- TASK GOAL: While reading through the material below, copy each line that holds the word "none".

[Opening TASK DATA section]

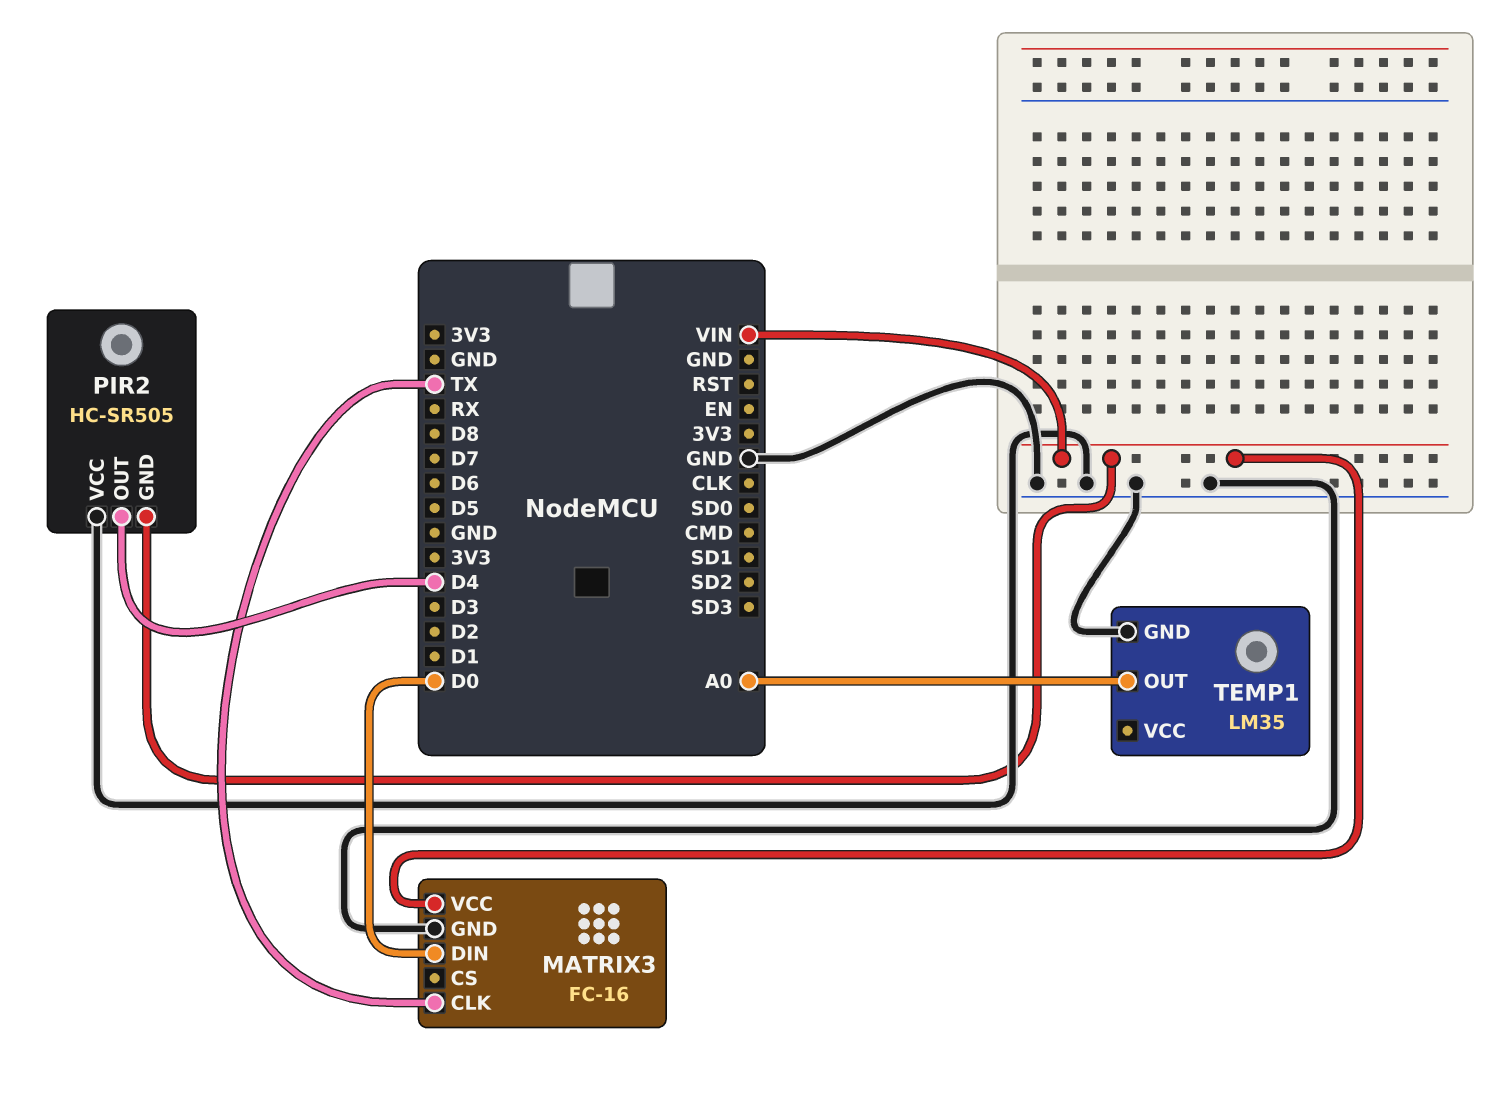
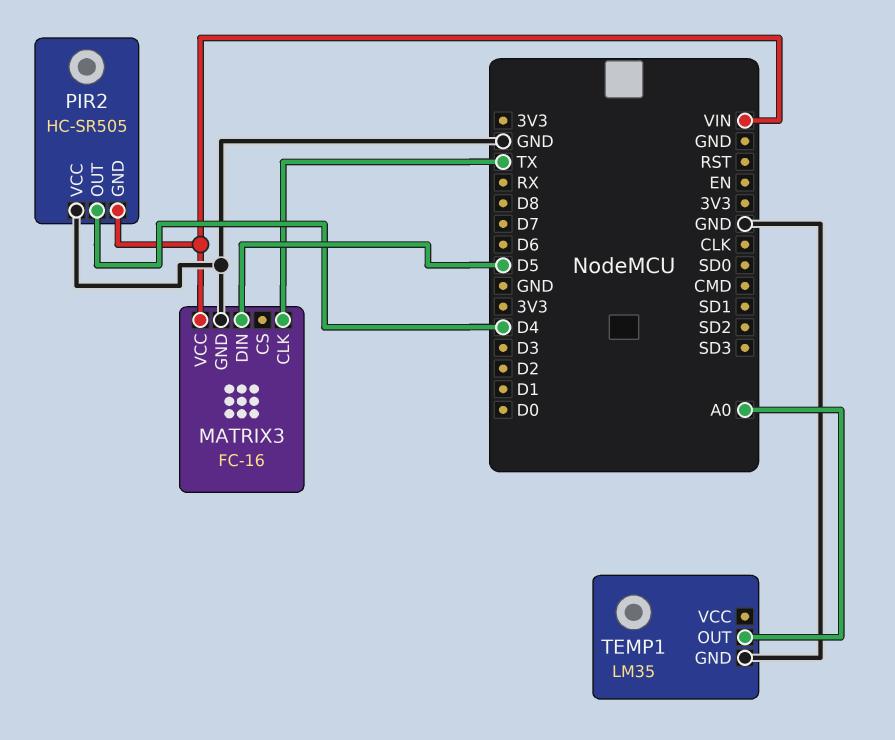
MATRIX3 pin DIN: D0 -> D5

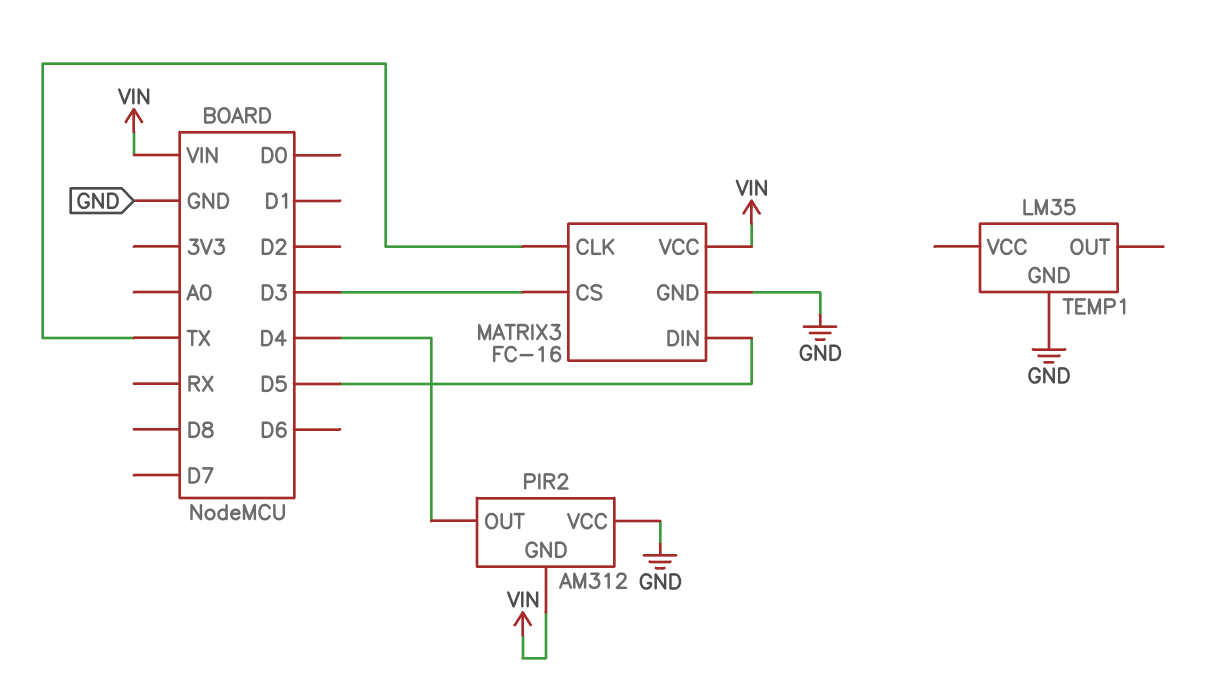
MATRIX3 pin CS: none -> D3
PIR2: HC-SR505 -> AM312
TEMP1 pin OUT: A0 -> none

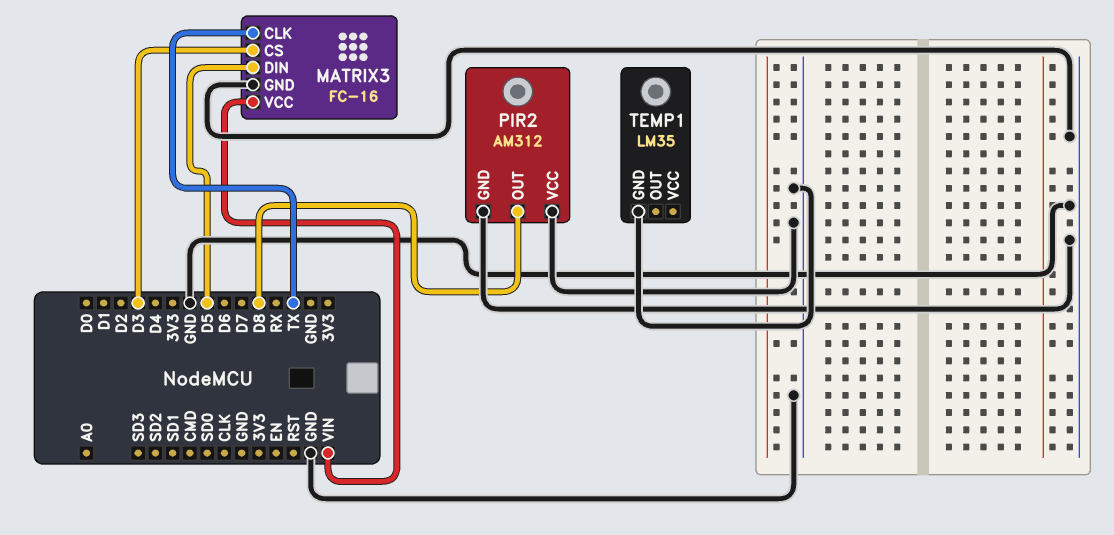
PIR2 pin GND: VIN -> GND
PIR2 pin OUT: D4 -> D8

[Closing TASK DATA section]

- SOLVED PROBLEM:
MATRIX3 pin CS: none -> D3
TEMP1 pin OUT: A0 -> none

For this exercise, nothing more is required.